Work required - Please copy each line of the records below that includes the word "white".
<<<<
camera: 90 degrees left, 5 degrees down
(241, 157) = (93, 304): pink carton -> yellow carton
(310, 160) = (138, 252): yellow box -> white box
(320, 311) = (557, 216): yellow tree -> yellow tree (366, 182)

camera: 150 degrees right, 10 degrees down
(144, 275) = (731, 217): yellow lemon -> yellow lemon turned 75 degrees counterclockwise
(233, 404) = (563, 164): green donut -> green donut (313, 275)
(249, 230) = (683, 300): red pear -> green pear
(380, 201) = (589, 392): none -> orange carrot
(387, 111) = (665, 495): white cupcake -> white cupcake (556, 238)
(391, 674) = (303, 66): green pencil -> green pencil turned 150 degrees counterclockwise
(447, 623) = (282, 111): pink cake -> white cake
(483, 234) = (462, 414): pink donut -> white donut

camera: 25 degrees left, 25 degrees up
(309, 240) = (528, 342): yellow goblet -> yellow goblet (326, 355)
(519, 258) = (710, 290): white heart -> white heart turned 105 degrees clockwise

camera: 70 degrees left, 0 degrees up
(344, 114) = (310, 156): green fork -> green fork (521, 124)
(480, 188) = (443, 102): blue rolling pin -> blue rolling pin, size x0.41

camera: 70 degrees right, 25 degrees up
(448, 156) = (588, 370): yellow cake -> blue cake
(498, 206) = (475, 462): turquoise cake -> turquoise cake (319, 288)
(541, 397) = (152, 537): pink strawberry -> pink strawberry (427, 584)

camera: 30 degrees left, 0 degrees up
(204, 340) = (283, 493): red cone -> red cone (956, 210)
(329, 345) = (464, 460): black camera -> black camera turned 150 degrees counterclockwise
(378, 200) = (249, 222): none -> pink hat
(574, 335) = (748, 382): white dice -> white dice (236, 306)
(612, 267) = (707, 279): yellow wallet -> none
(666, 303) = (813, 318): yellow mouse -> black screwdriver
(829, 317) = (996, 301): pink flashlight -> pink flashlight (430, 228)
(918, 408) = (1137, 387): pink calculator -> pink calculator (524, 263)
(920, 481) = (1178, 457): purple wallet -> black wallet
>>>>
Task output -
(310, 160) = (138, 252): yellow box -> white box
(387, 111) = (665, 495): white cupcake -> white cupcake (556, 238)
(447, 623) = (282, 111): pink cake -> white cake
(483, 234) = (462, 414): pink donut -> white donut
(519, 258) = (710, 290): white heart -> white heart turned 105 degrees clockwise
(574, 335) = (748, 382): white dice -> white dice (236, 306)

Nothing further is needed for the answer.